• ACTION ITEM: With the pictures removed, write out the full listing below exactly.

• SUPPLIED INFORMATION:
- Opening Delimiter -

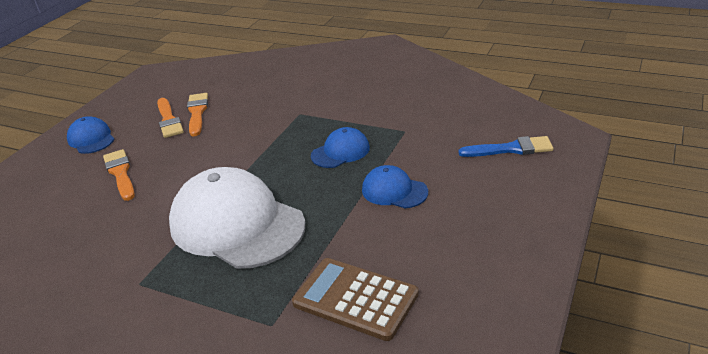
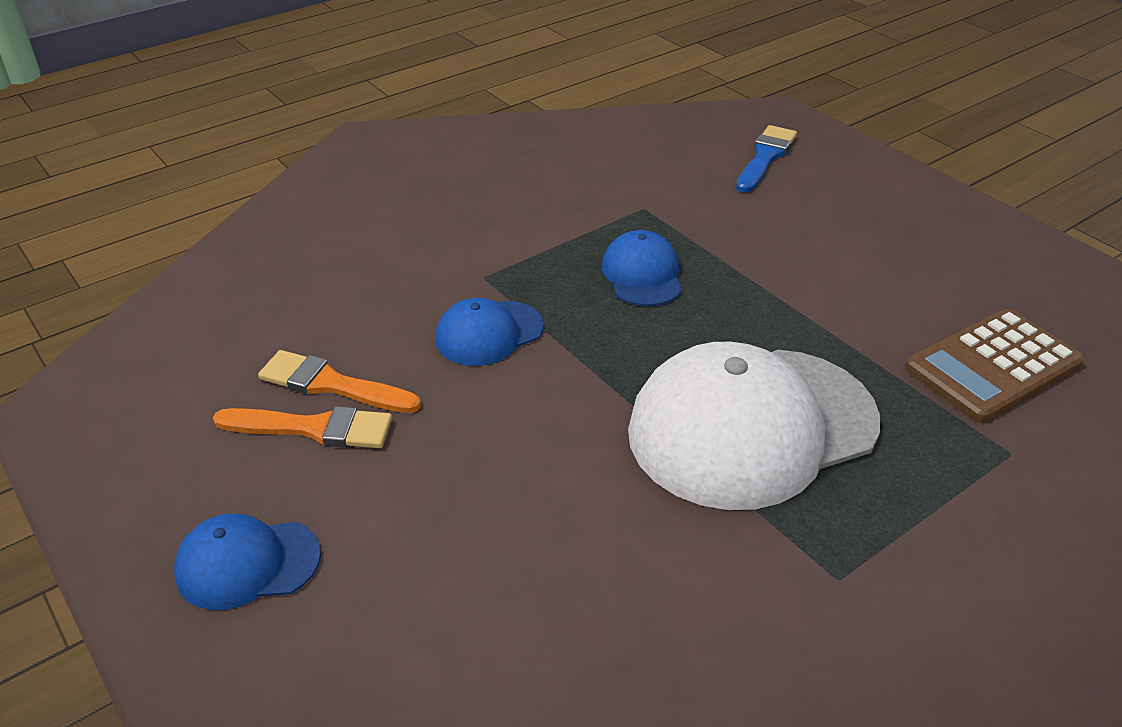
camera: 65 degrees left, 5 degrees up
(120, 173) = (450, 539): orange brush -> none
(394, 191) = (783, 264): blue cap -> blue cap (489, 333)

- Closing Delimiter -

• OUTPUT OF THE EXERCISE:
camera: 65 degrees left, 5 degrees up
(120, 173) = (450, 539): orange brush -> none
(394, 191) = (783, 264): blue cap -> blue cap (489, 333)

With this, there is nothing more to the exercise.